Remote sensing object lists
★ ★ ★

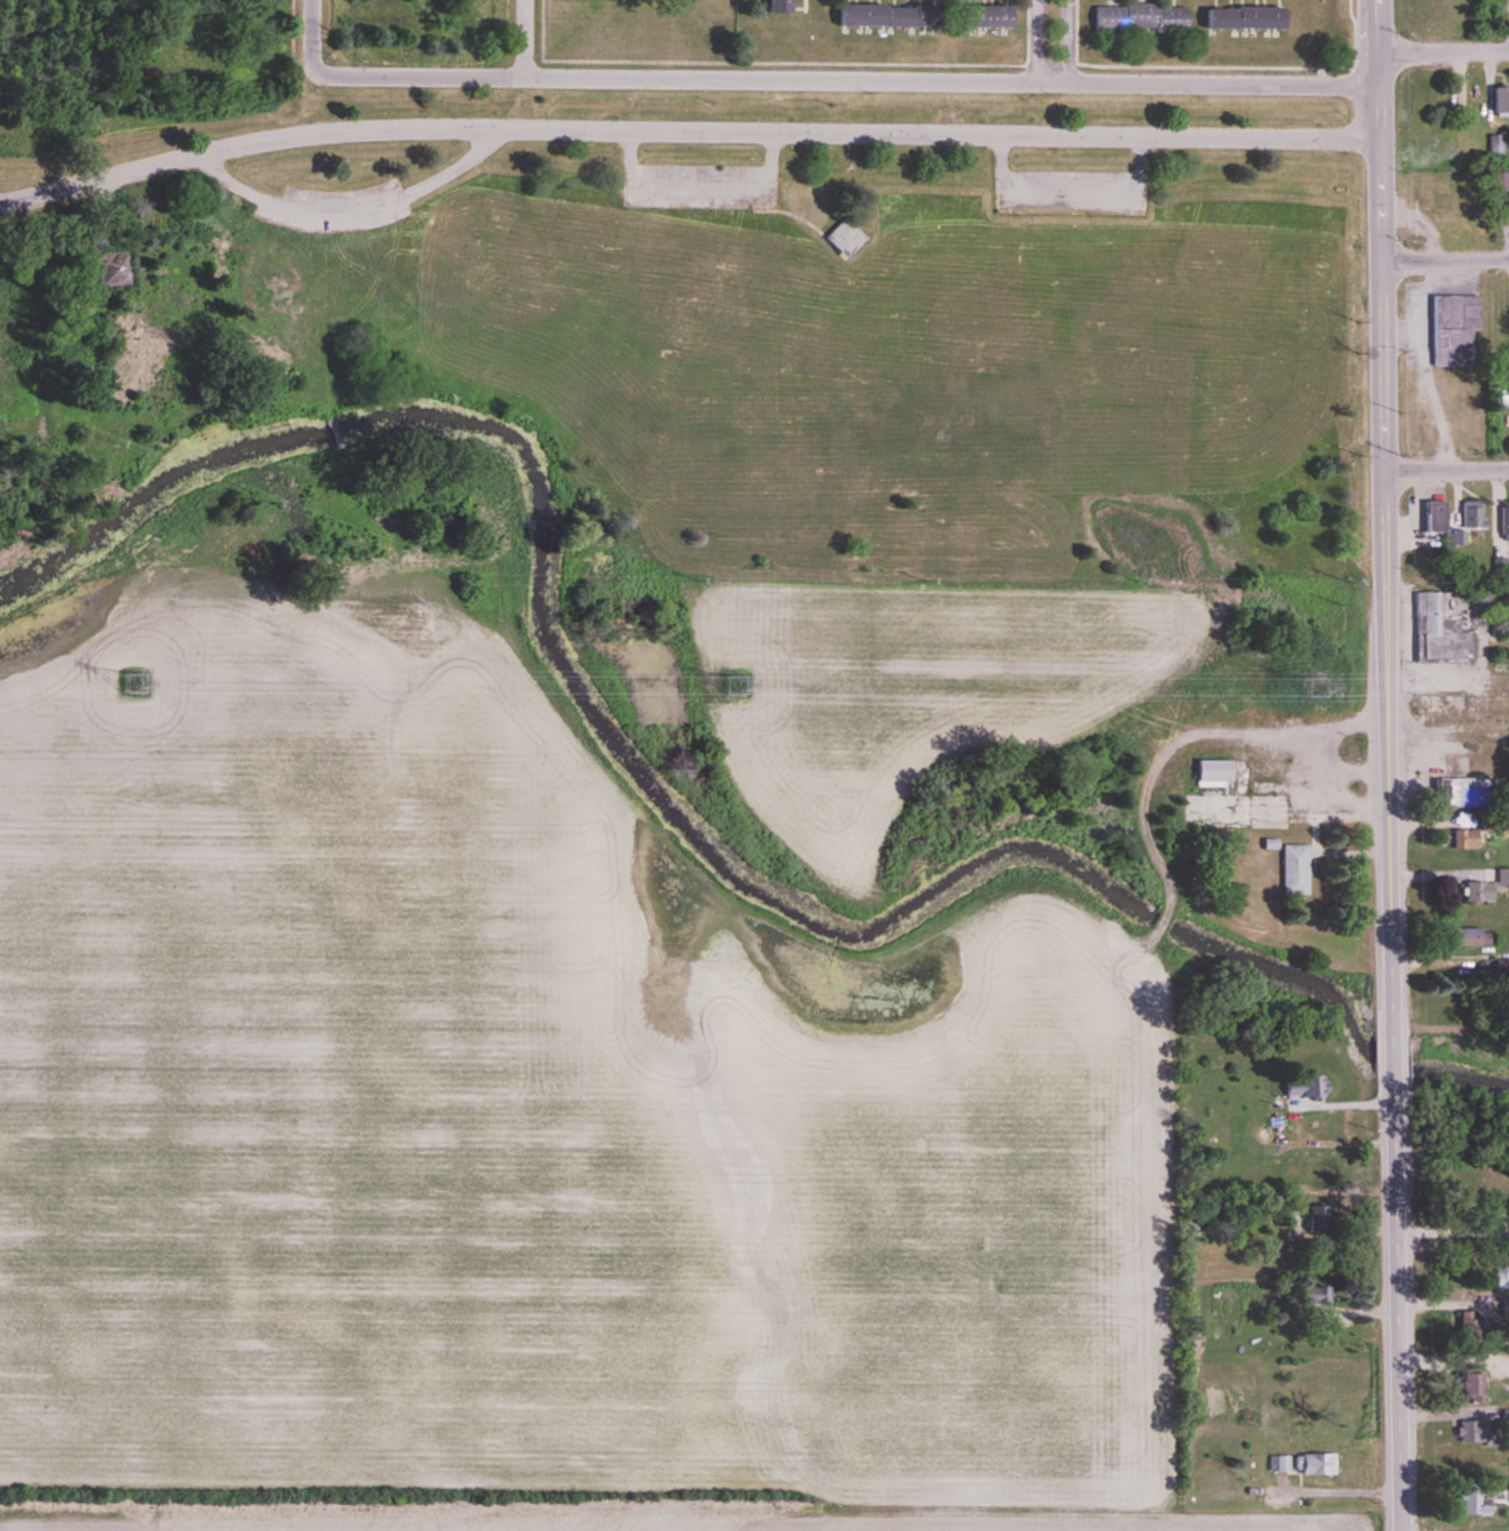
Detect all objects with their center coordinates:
building: (788, 6)
building: (874, 16)
building: (975, 16)
building: (1134, 17)
building: (1239, 18)
road: (314, 35)
road: (526, 39)
road: (1055, 42)
road: (1445, 51)
road: (848, 81)
building: (1473, 97)
building: (1499, 101)
road: (686, 132)
parking lot: (699, 183)
road: (700, 185)
parking lot: (1068, 191)
road: (1072, 195)
building: (1506, 205)
parking lot: (343, 206)
road: (341, 207)
road: (1381, 235)
building: (850, 236)
road: (1445, 261)
building: (1450, 329)
park: (1255, 341)
park: (1073, 348)
park: (708, 350)
park: (895, 356)
road: (1447, 471)
building: (1467, 513)
building: (1428, 515)
building: (1502, 521)
building: (1507, 621)
building: (1421, 624)
power tower: (135, 681)
power tower: (735, 685)
power tower: (1317, 688)
building: (1449, 784)
building: (1463, 839)
building: (1291, 870)
building: (1475, 891)
building: (1462, 937)
road: (1392, 1001)
building: (1301, 1087)
road: (1347, 1103)
road: (1452, 1231)
building: (1309, 1295)
building: (1466, 1388)
road: (1443, 1413)
building: (1503, 1419)
building: (1468, 1432)
building: (1303, 1463)
building: (1507, 1495)
building: (1472, 1503)

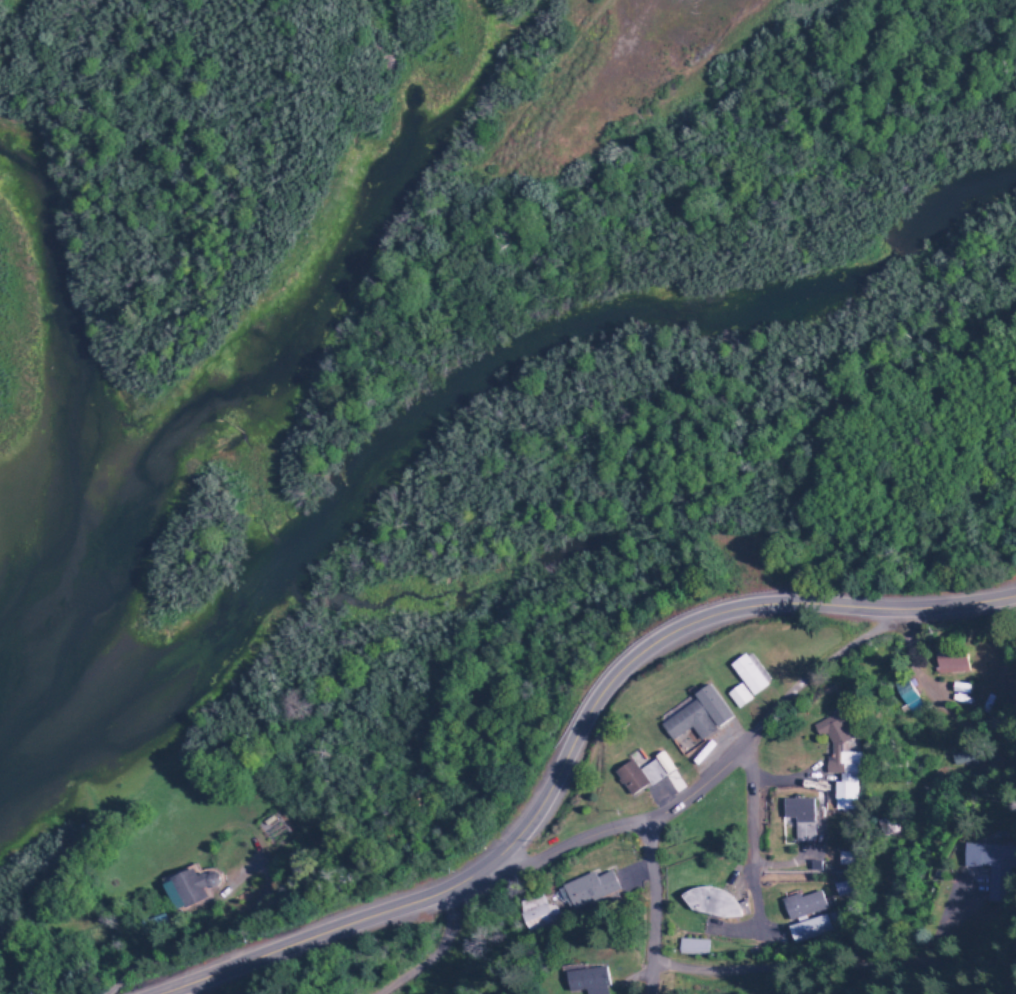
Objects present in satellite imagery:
building: (952, 662)
building: (748, 679)
building: (997, 685)
building: (908, 696)
building: (738, 700)
building: (712, 710)
building: (688, 727)
building: (835, 733)
road: (573, 734)
building: (962, 760)
road: (717, 769)
building: (639, 779)
building: (844, 785)
building: (797, 822)
road: (746, 845)
building: (992, 865)
building: (588, 892)
building: (838, 892)
building: (186, 893)
building: (710, 906)
building: (801, 908)
road: (651, 910)
building: (535, 920)
building: (805, 932)
building: (692, 951)
road: (834, 971)
building: (587, 983)

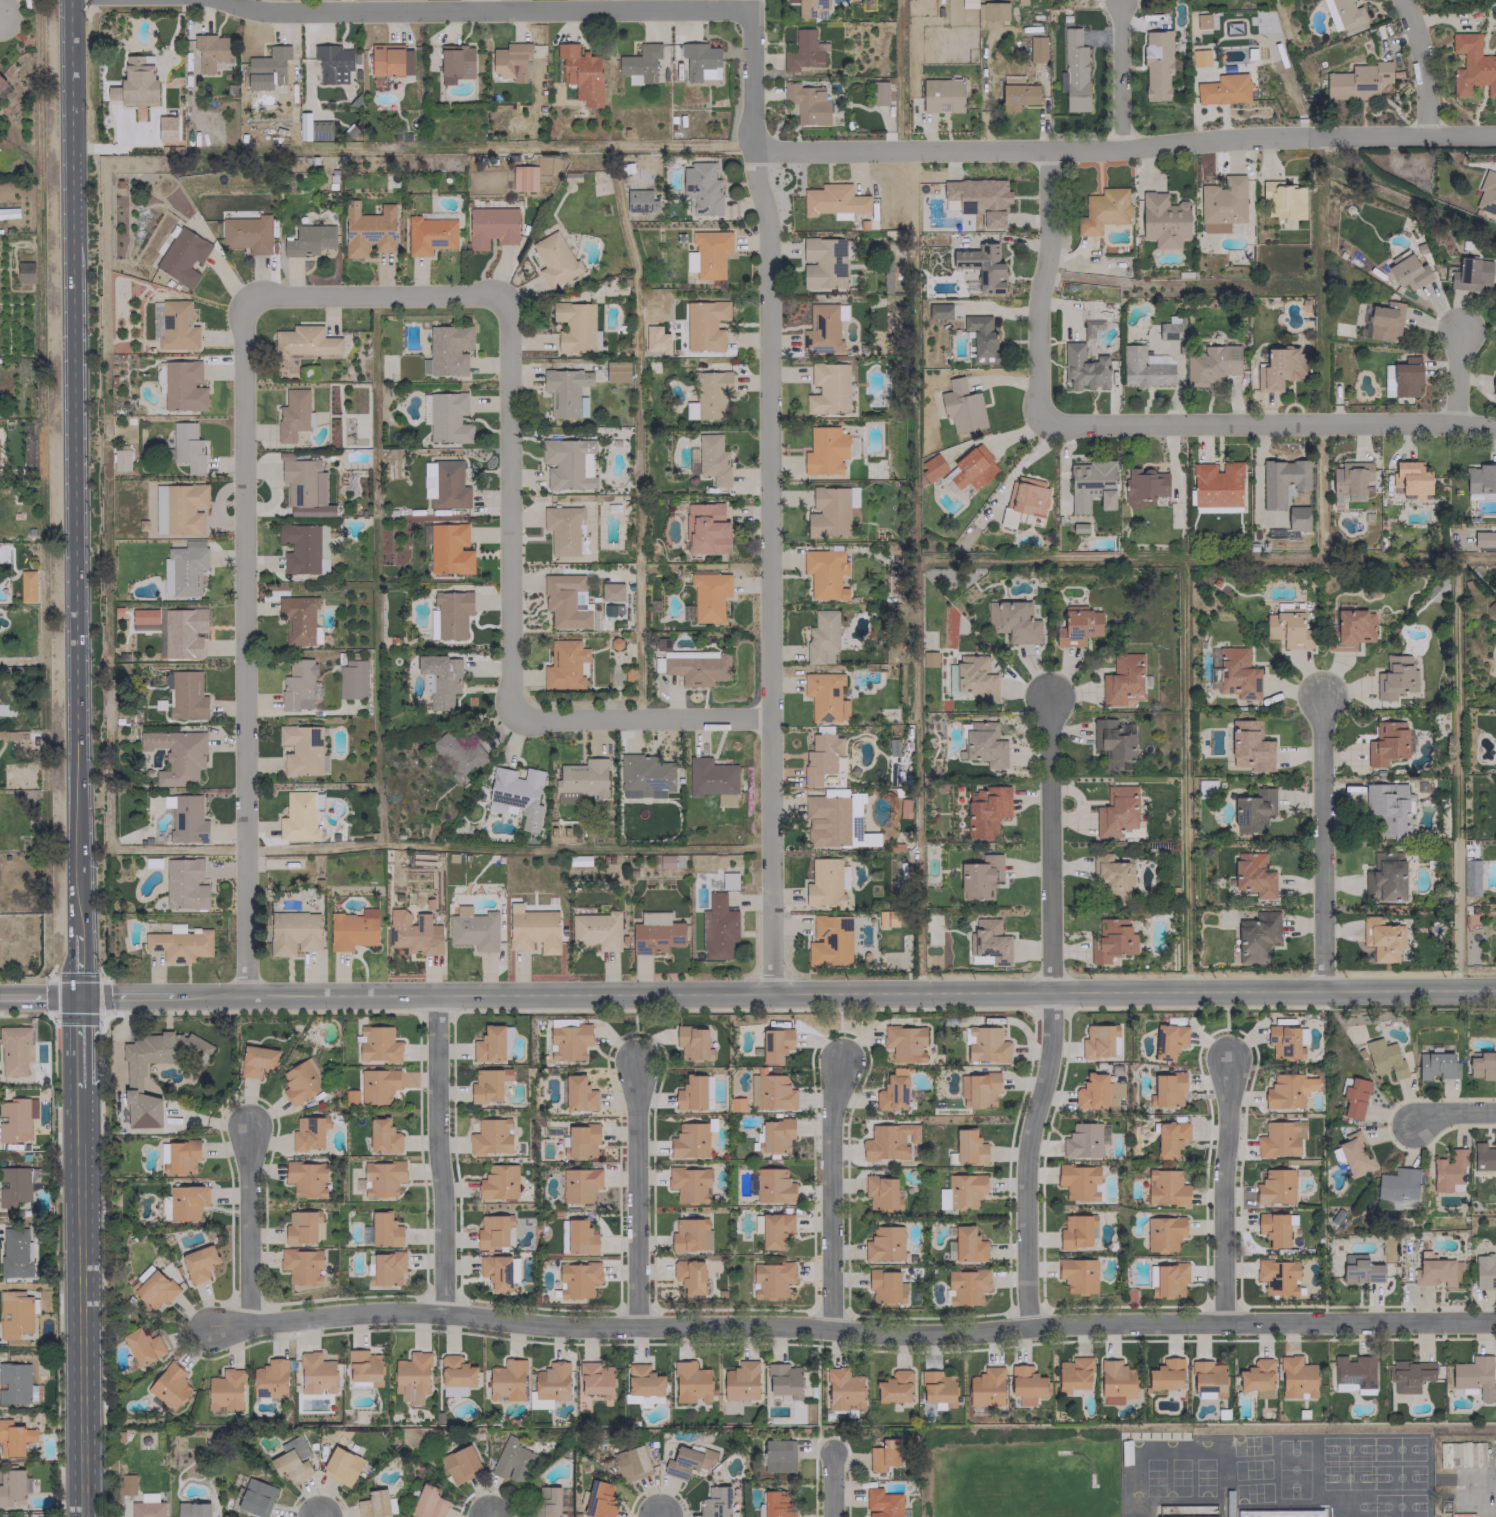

★ ★ ★

### What to work on
Omit all pictures, and repeat exactly the lines from the line containing "Objects present in" through the end of the data.

### Response area
Objects present in satellite imagery:
building: (952, 662)
building: (748, 679)
building: (997, 685)
building: (908, 696)
building: (738, 700)
building: (712, 710)
building: (688, 727)
building: (835, 733)
road: (573, 734)
building: (962, 760)
road: (717, 769)
building: (639, 779)
building: (844, 785)
building: (797, 822)
road: (746, 845)
building: (992, 865)
building: (588, 892)
building: (838, 892)
building: (186, 893)
building: (710, 906)
building: (801, 908)
road: (651, 910)
building: (535, 920)
building: (805, 932)
building: (692, 951)
road: (834, 971)
building: (587, 983)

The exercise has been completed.